**TASK STATEMENT**
Wherever the string "apple" shows up in the data below, copy the whole line.

**INFORMATION SUPPLIED**
--*--

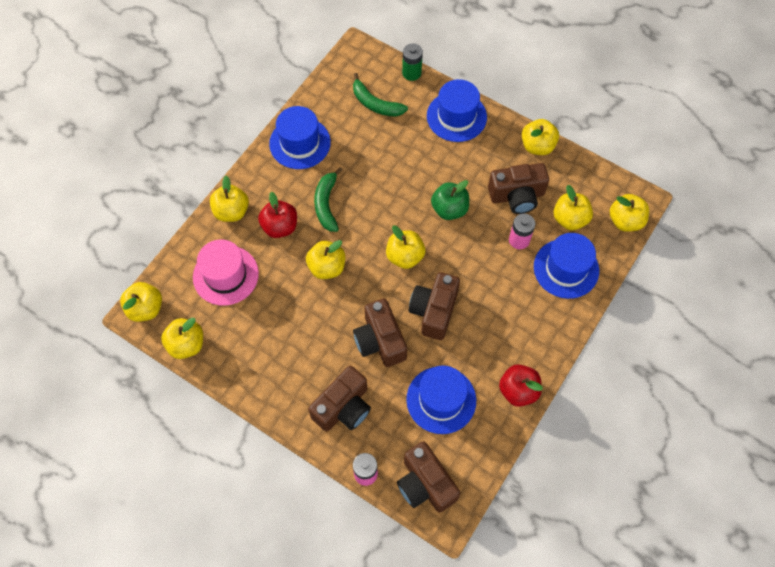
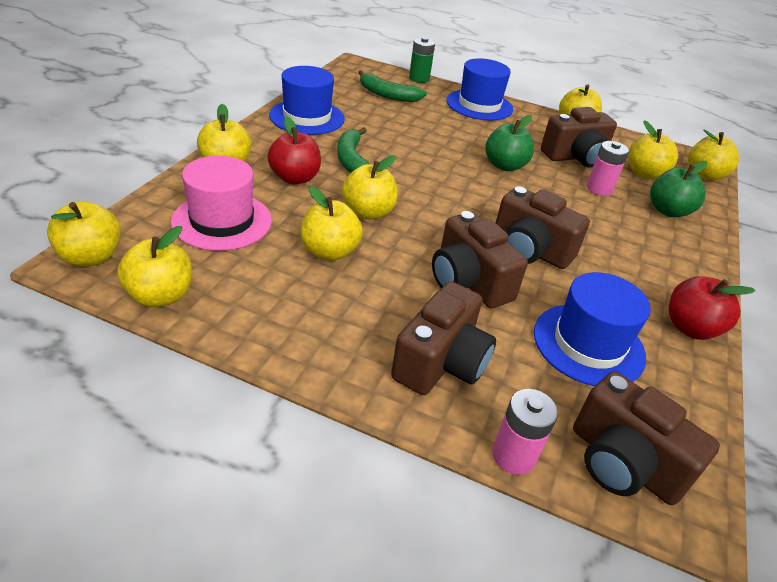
camera: 15 degrees left, 25 degrees down
(405, 256) = (468, 202): yellow apple -> yellow apple (329, 251)
(434, 311) = (529, 250): brown camera -> brown camera turned 60 degrees counterclockwise
(566, 268) = (668, 211): blue hat -> green apple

--*--

**REPLY TO THE TASK**
(405, 256) = (468, 202): yellow apple -> yellow apple (329, 251)
(566, 268) = (668, 211): blue hat -> green apple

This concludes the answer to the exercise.